● Exercise directions
Write out the entries verbatim and leave the images out of the copy.

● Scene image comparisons
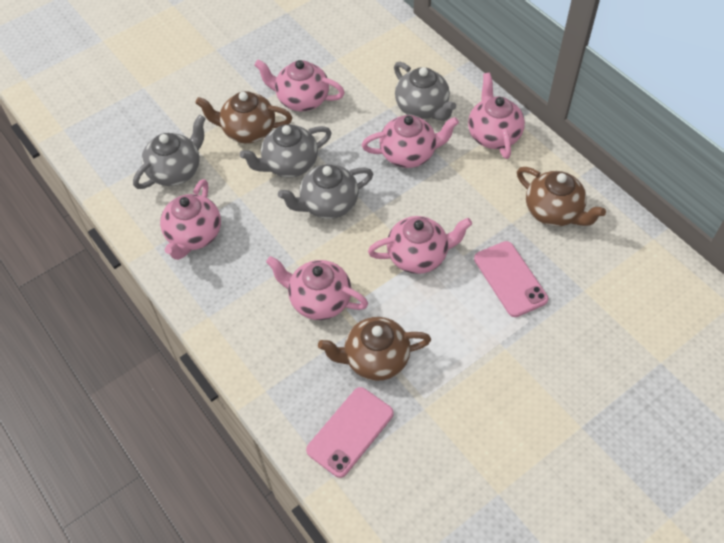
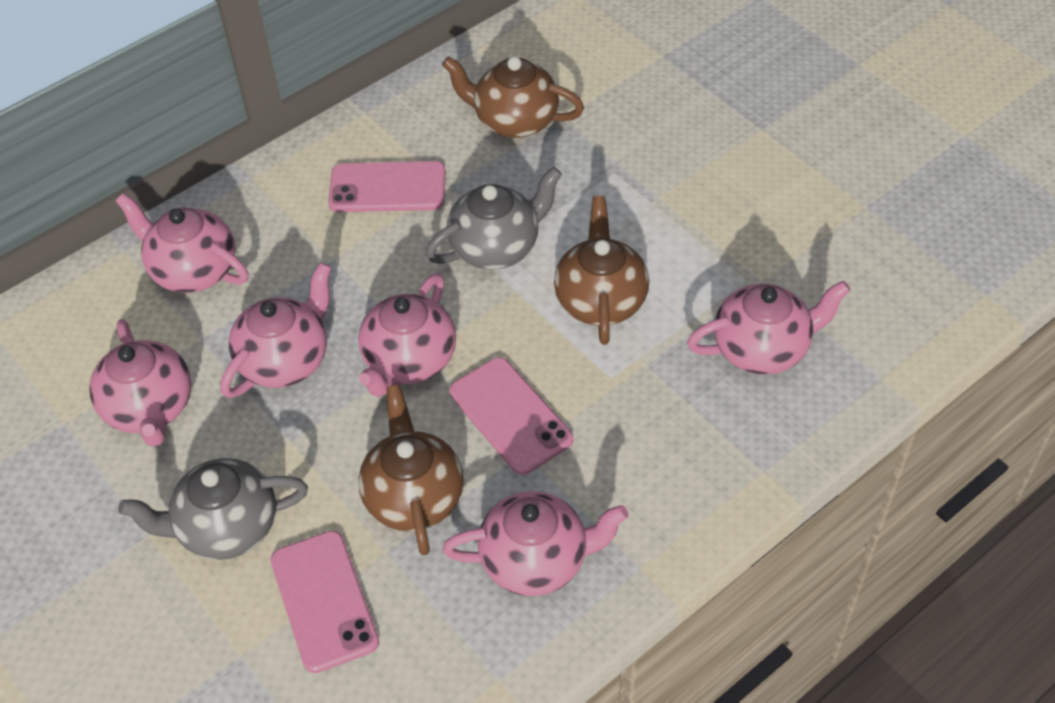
grey teapot: 4 -> 2
pink phone: 2 -> 3

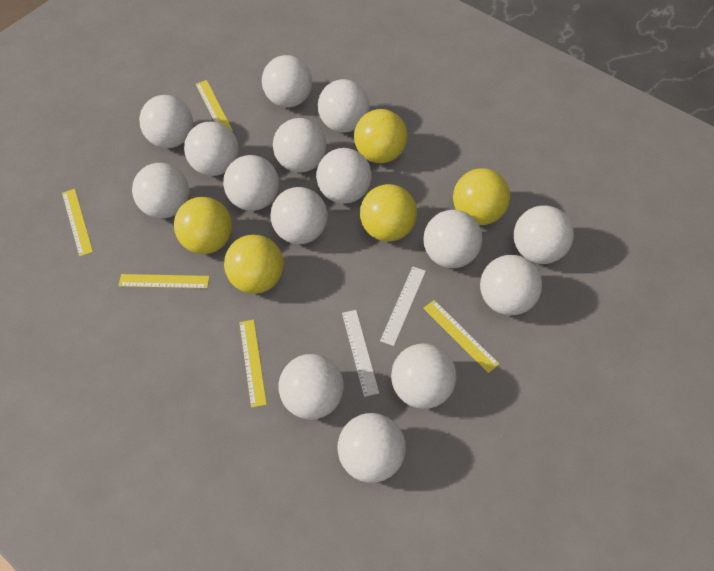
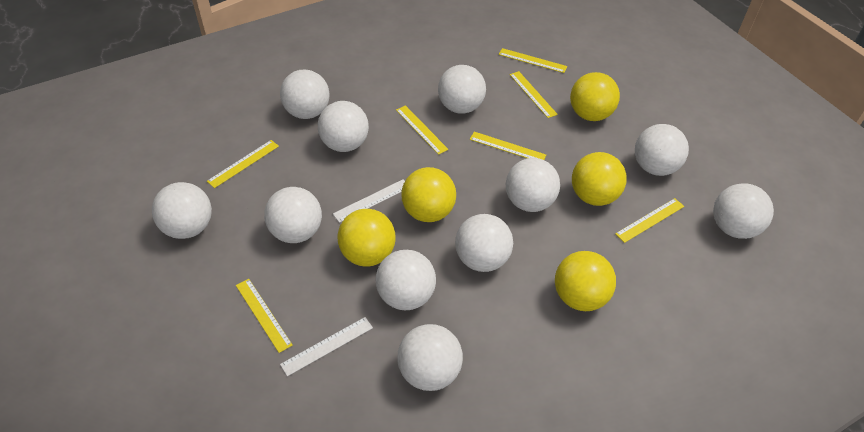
white ball: 15 -> 11
yellow ruler: 5 -> 7

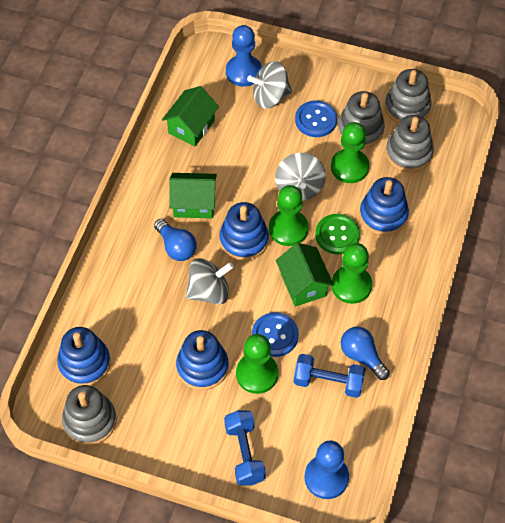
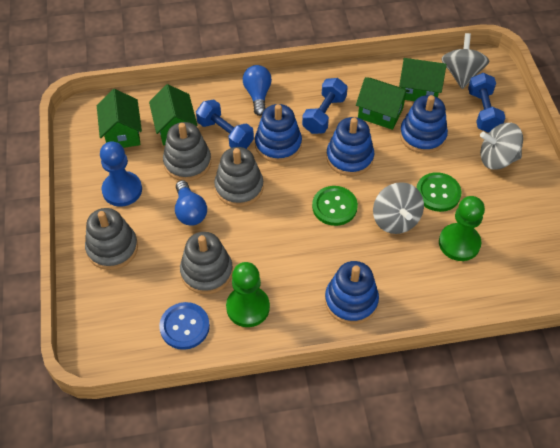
blue button: 2 -> 1
blue dumbbell: 2 -> 3
blue pawn: 2 -> 1
green button: 1 -> 2
green house: 3 -> 4
green pawn: 4 -> 2

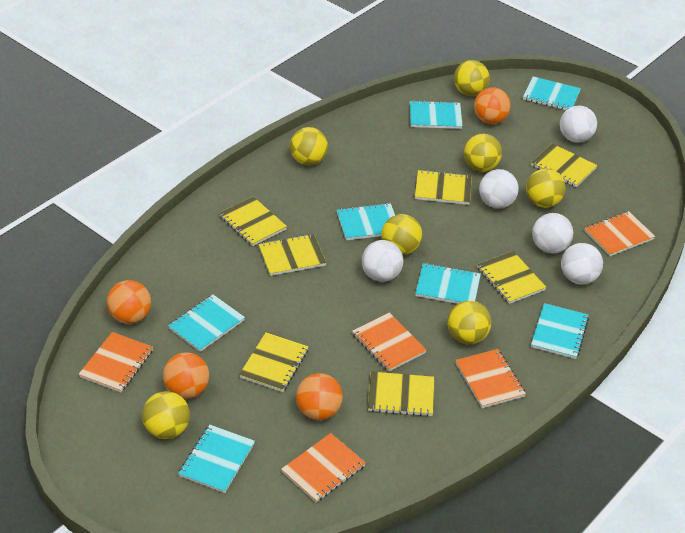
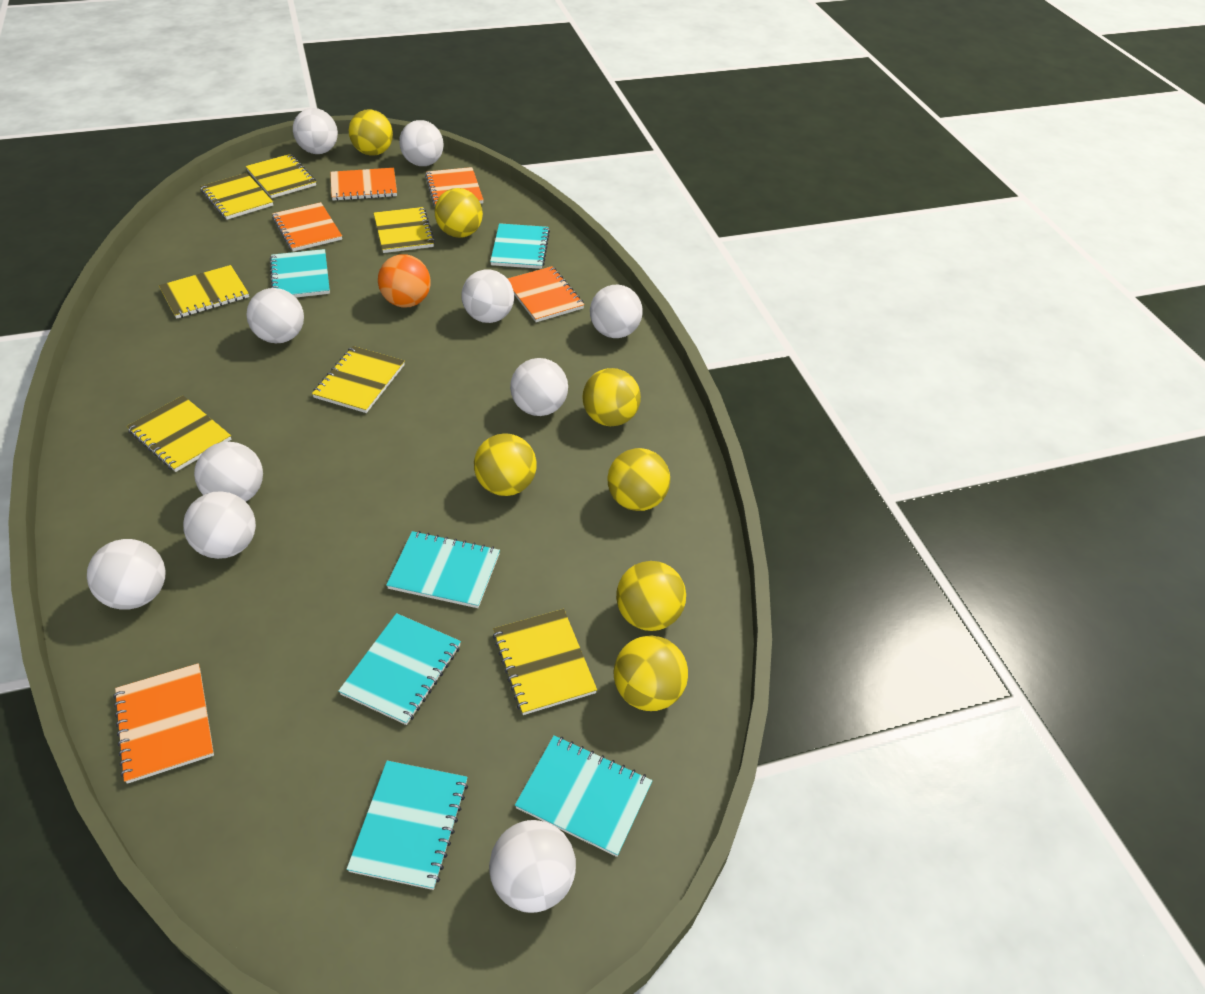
orange ball: 4 -> 1
turquoise notebook: 7 -> 6
white ball: 5 -> 10

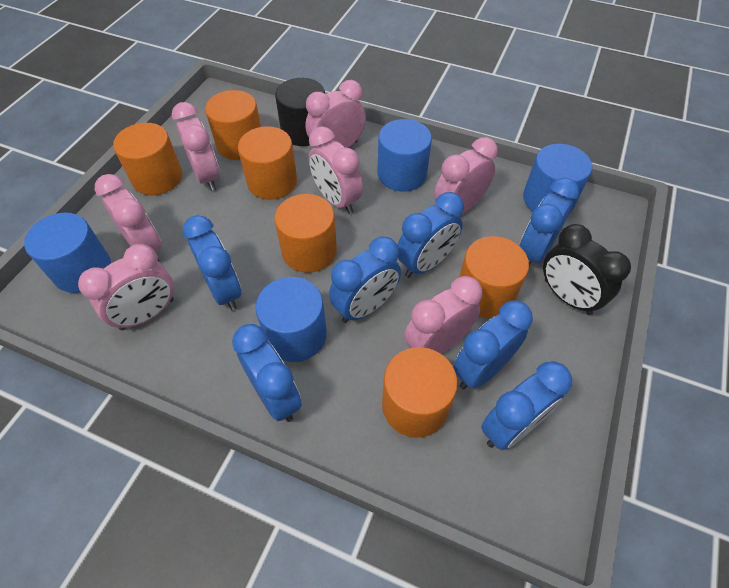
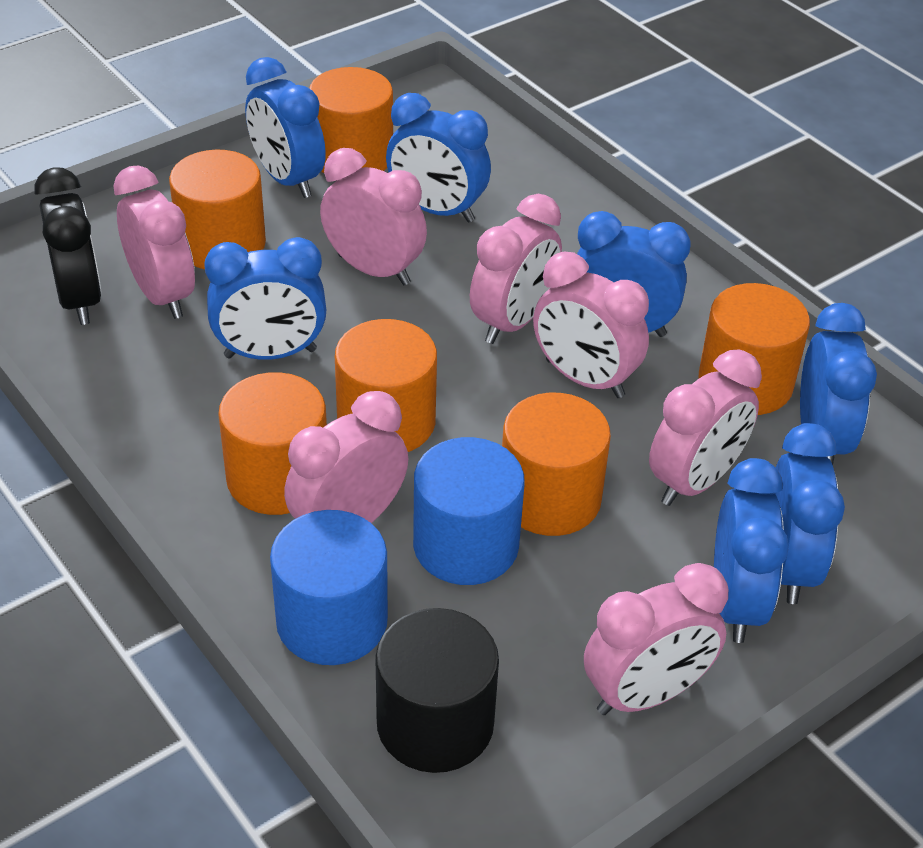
blue cylinder: 4 -> 2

● Response
grey teapot: 4 -> 2
pink phone: 2 -> 3

white ball: 15 -> 11
yellow ruler: 5 -> 7

blue button: 2 -> 1
blue dumbbell: 2 -> 3
blue pawn: 2 -> 1
green button: 1 -> 2
green house: 3 -> 4
green pawn: 4 -> 2

orange ball: 4 -> 1
turquoise notebook: 7 -> 6
white ball: 5 -> 10

blue cylinder: 4 -> 2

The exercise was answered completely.